Without pictures, retype the following entries exactly.
*** Block opens ***
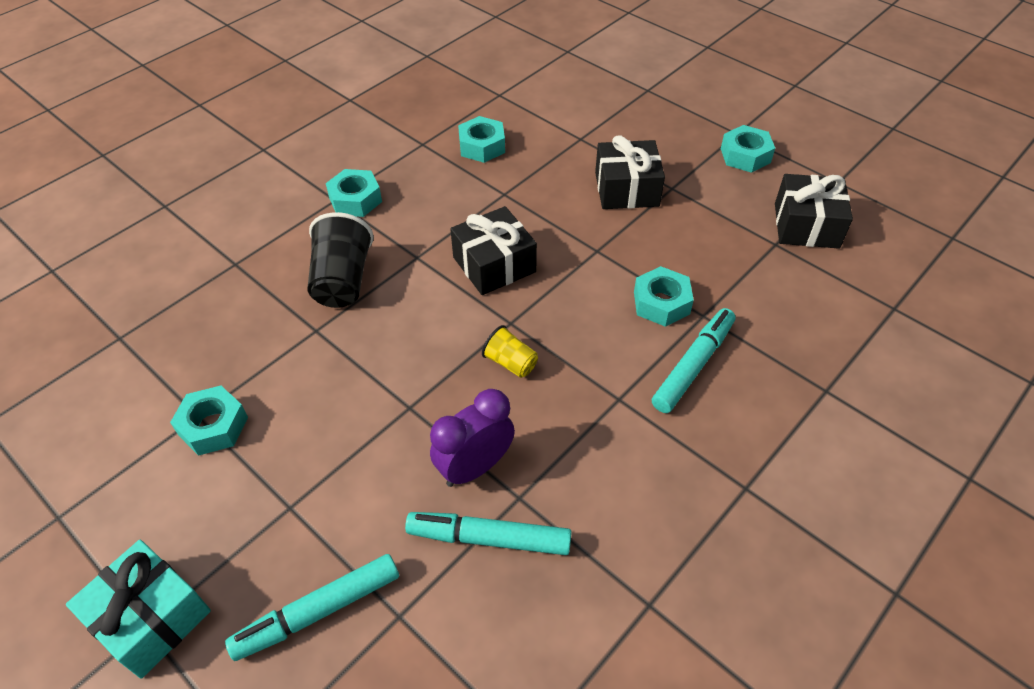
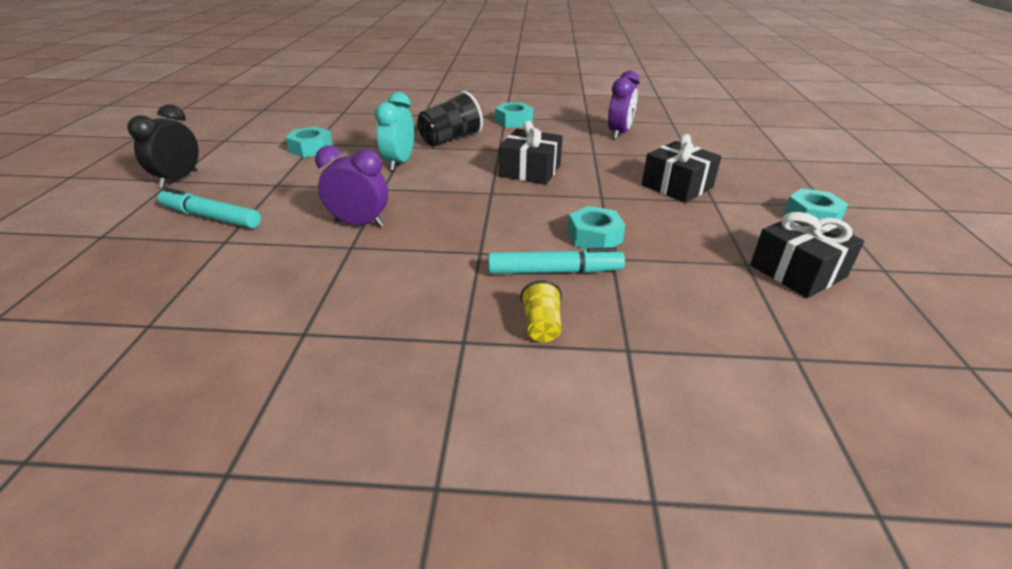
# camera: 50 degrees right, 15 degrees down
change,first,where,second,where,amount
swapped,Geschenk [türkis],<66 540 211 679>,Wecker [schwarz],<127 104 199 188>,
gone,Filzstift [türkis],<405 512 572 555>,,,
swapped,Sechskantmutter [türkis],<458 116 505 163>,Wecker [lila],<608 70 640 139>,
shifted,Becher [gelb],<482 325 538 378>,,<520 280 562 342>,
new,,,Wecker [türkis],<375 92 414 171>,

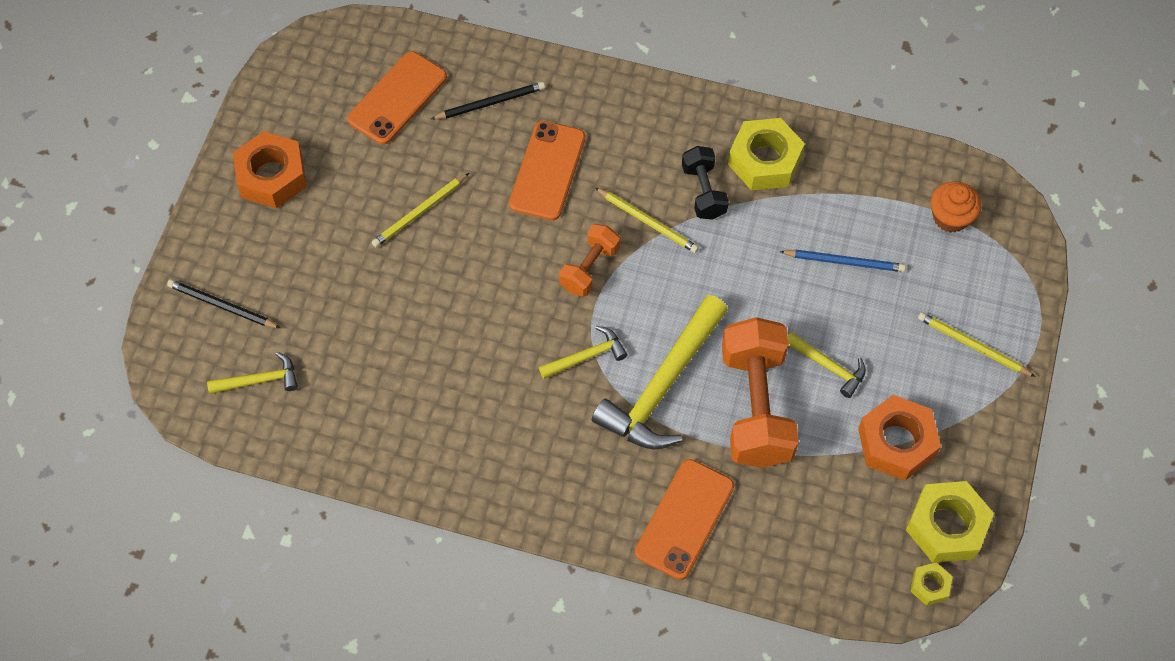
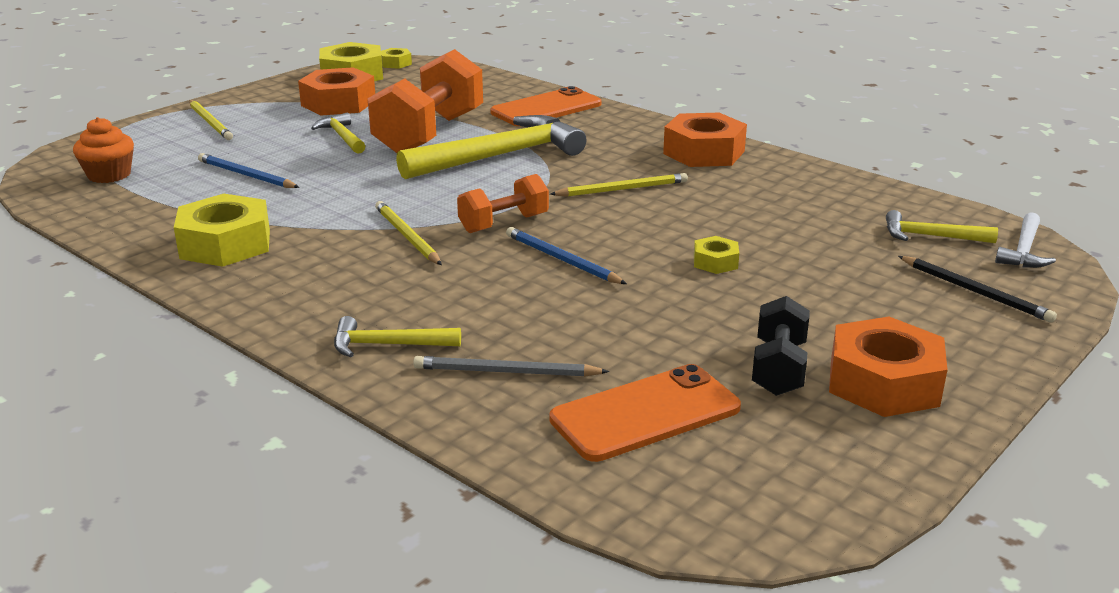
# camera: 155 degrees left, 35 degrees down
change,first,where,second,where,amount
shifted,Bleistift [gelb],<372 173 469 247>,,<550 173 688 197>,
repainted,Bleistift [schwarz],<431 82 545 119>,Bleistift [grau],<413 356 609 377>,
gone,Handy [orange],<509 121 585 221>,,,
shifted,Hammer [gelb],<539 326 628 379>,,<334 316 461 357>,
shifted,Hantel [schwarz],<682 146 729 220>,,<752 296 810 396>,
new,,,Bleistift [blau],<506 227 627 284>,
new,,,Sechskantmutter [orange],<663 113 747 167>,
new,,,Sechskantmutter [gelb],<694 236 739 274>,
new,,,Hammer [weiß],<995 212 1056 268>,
*** Block closes ***
### ANSWER SECTION
# camera: 50 degrees right, 15 degrees down
change,first,where,second,where,amount
swapped,Geschenk [türkis],<66 540 211 679>,Wecker [schwarz],<127 104 199 188>,
gone,Filzstift [türkis],<405 512 572 555>,,,
swapped,Sechskantmutter [türkis],<458 116 505 163>,Wecker [lila],<608 70 640 139>,
shifted,Becher [gelb],<482 325 538 378>,,<520 280 562 342>,
new,,,Wecker [türkis],<375 92 414 171>,

# camera: 155 degrees left, 35 degrees down
change,first,where,second,where,amount
shifted,Bleistift [gelb],<372 173 469 247>,,<550 173 688 197>,
repainted,Bleistift [schwarz],<431 82 545 119>,Bleistift [grau],<413 356 609 377>,
gone,Handy [orange],<509 121 585 221>,,,
shifted,Hammer [gelb],<539 326 628 379>,,<334 316 461 357>,
shifted,Hantel [schwarz],<682 146 729 220>,,<752 296 810 396>,
new,,,Bleistift [blau],<506 227 627 284>,
new,,,Sechskantmutter [orange],<663 113 747 167>,
new,,,Sechskantmutter [gelb],<694 236 739 274>,
new,,,Hammer [weiß],<995 212 1056 268>,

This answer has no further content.